**Task to complete:** Quote exactly, and only, the lines of the material below from the line with "The second view lost the PURPLE" through the line with "The second view lost the BLUE ERASER".

* * * * * * * * *

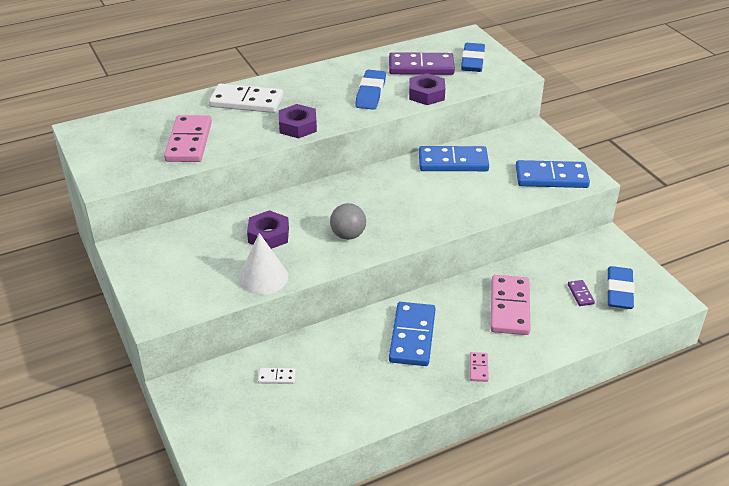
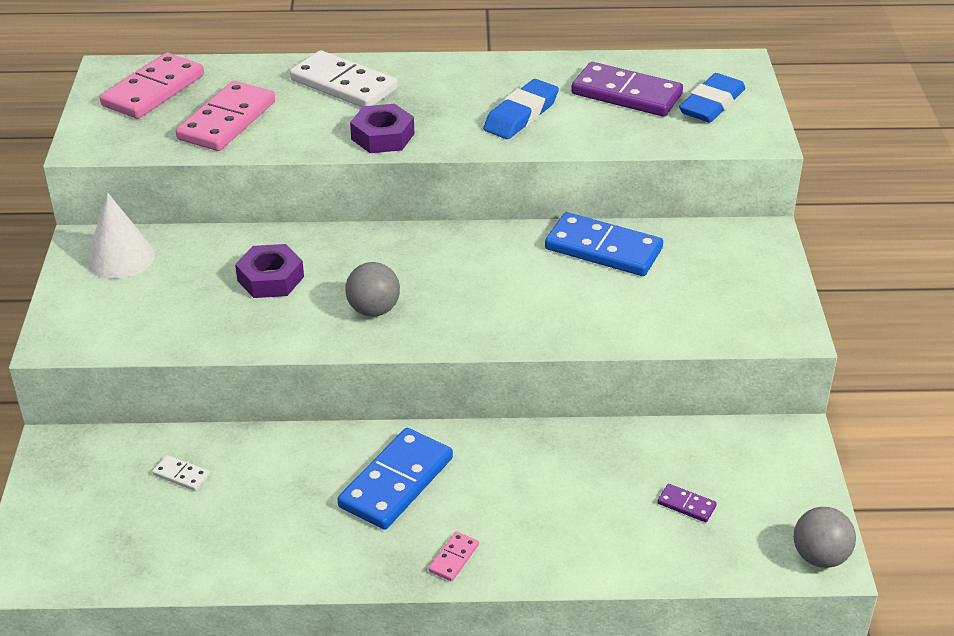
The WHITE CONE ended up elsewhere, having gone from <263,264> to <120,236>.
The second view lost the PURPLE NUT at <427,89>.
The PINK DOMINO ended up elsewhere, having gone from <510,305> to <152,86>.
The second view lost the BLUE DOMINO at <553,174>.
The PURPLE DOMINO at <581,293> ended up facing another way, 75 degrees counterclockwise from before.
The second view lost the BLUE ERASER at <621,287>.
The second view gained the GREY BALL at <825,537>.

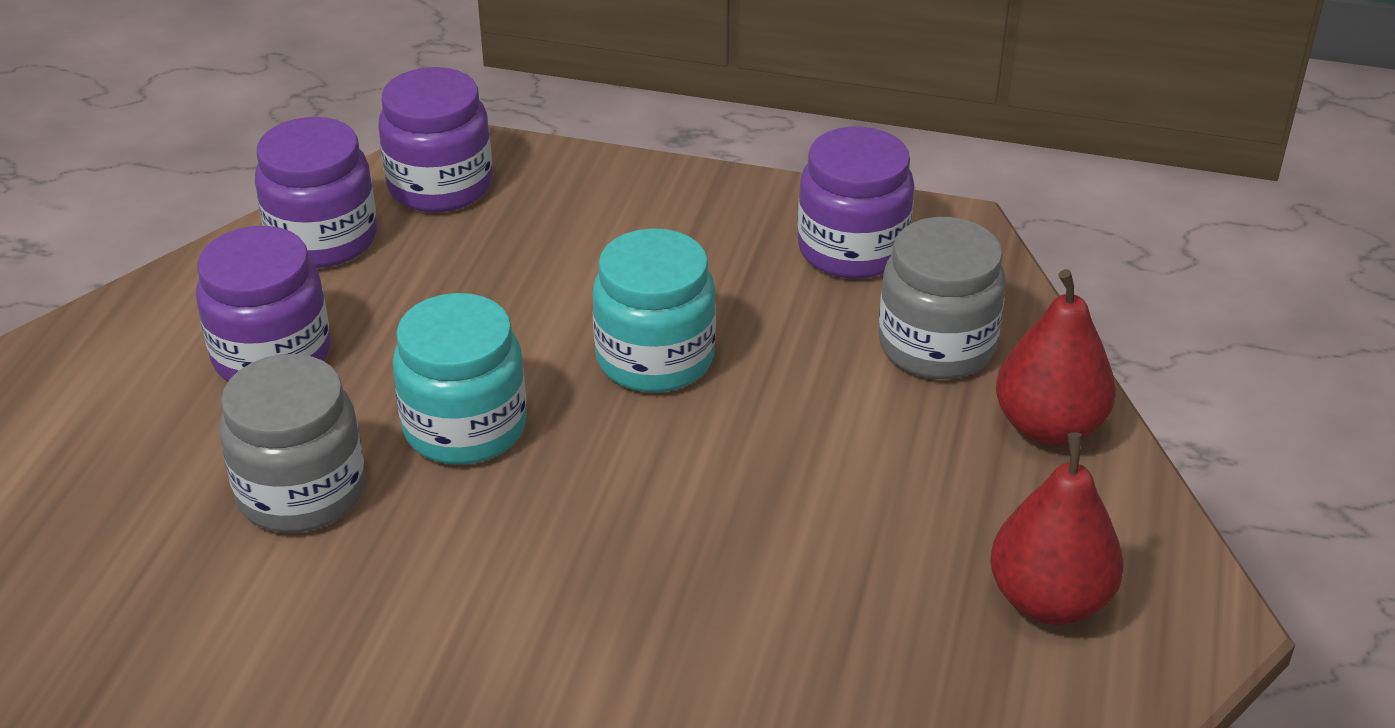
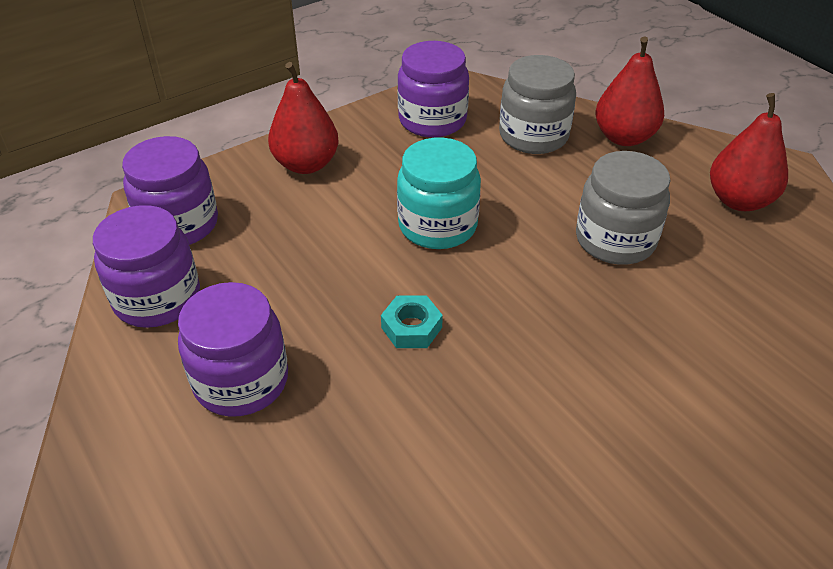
The GREY JAR ended up elsewhere, having gone from <292,443> to <623,208>.
Where the TURQUOISE JAR stood at <460,379>, the TURQUOISE NUT came to stand at <412,322>.
The second view gained the RED PEAR at <303,118>.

* * * * * * * * *

**Expected answer:**
The second view lost the PURPLE NUT at <427,89>.
The PINK DOMINO ended up elsewhere, having gone from <510,305> to <152,86>.
The second view lost the BLUE DOMINO at <553,174>.
The PURPLE DOMINO at <581,293> ended up facing another way, 75 degrees counterclockwise from before.
The second view lost the BLUE ERASER at <621,287>.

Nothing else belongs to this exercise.